## ENTRIES SHOWN
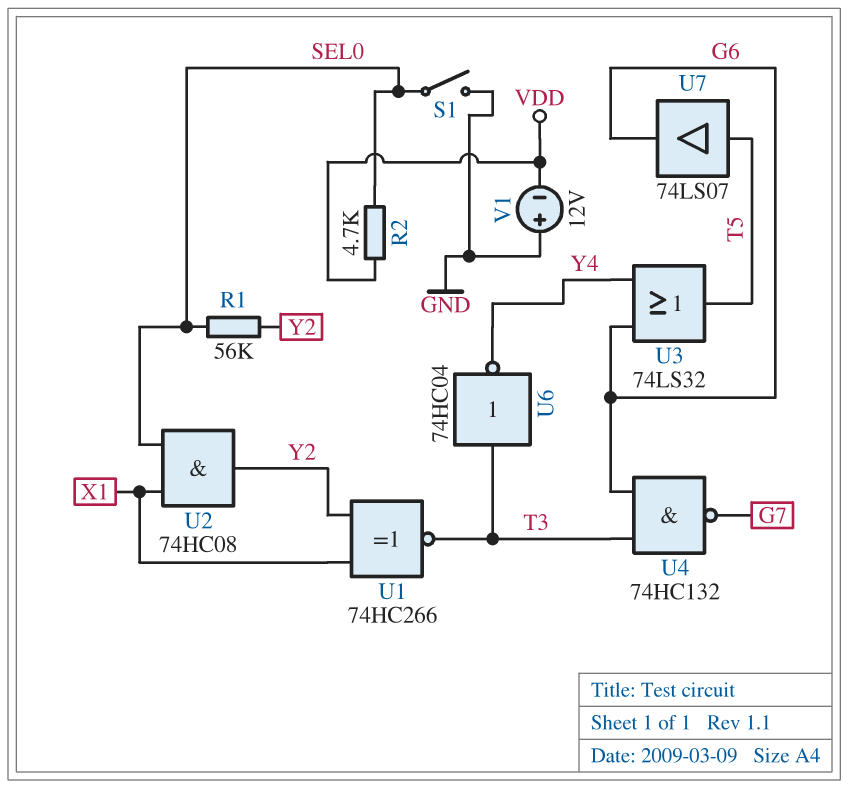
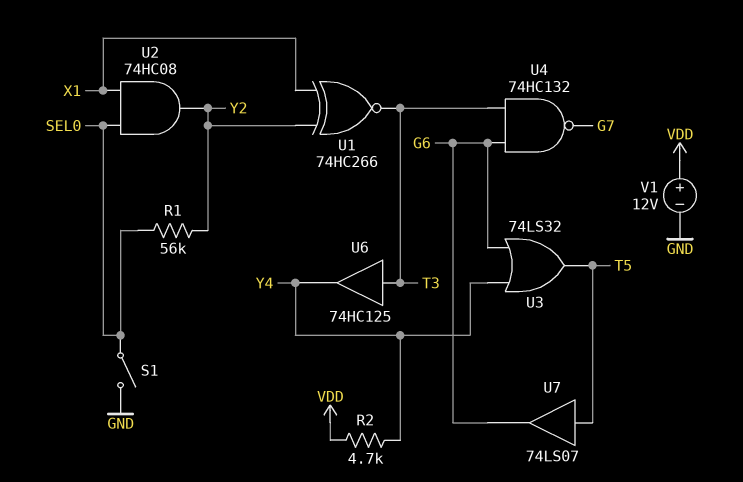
R2: 4.7k (SEL0, VDD) -> 4.7k (VDD, Y4)
U6: NOT 74HC04 (in T3, out Y4) -> buffer 74HC125 (in T3, out Y4)
V1: 12V (plus GND, minus VDD) -> 12V (plus VDD, minus GND)

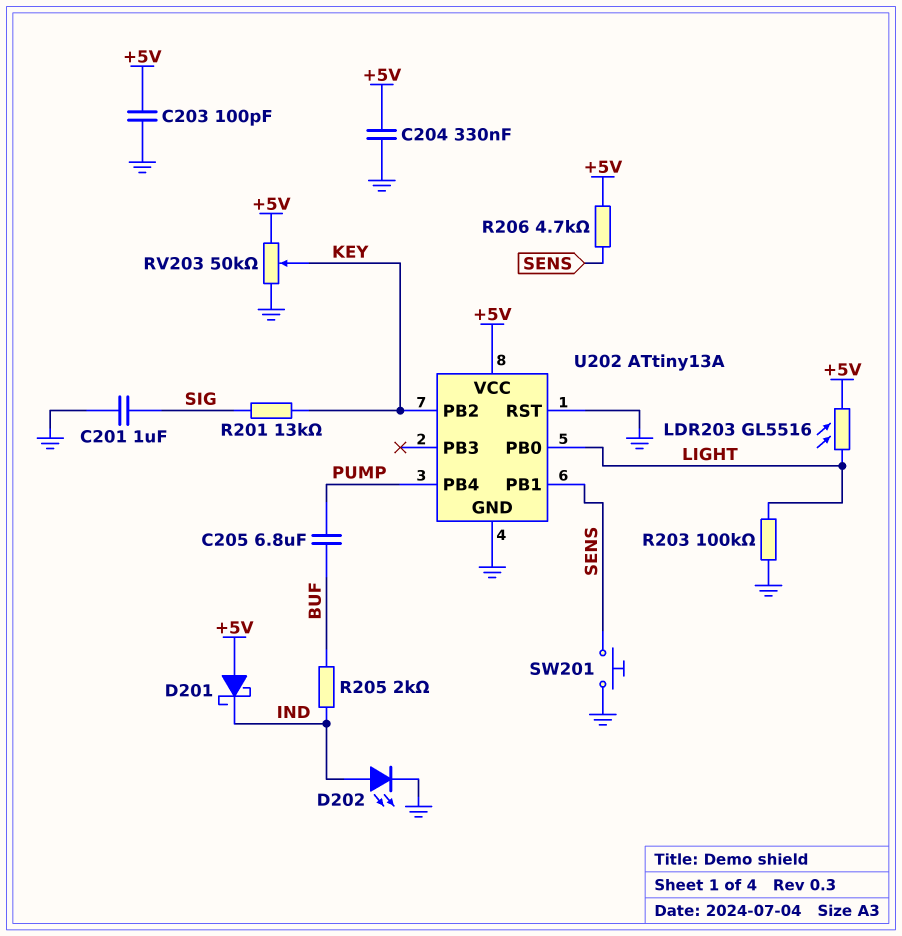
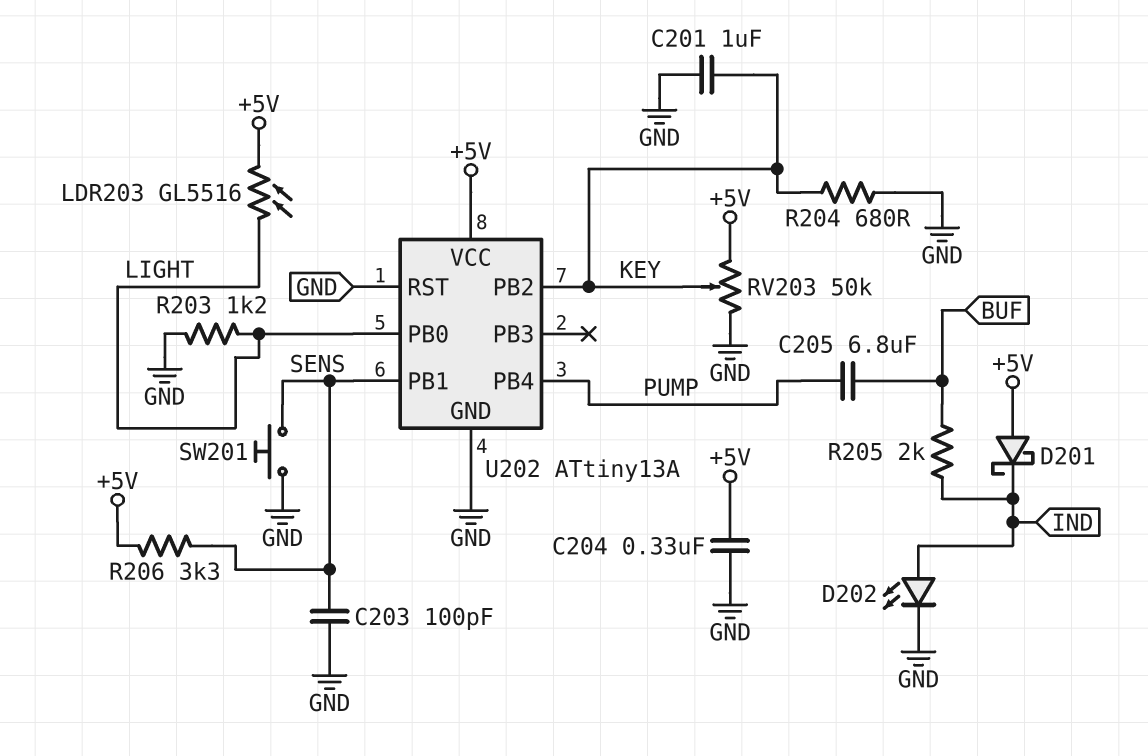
C201: 1uF (GND, SIG) -> 1uF (GND, KEY)
C203: 100pF (+5V, GND) -> 100pF (GND, SENS)
R201: 13k (KEY, SIG) -> none
R203: 100k (GND, LIGHT) -> 1.2k (GND, LIGHT)
R204: none -> 680 (GND, KEY)
R206: 4.7k (+5V, SENS) -> 3.3k (+5V, SENS)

## EXERCISE
Check each line of the listing for "none", and copy the ones that hold it.

## FINISHED TASK
R201: 13k (KEY, SIG) -> none
R204: none -> 680 (GND, KEY)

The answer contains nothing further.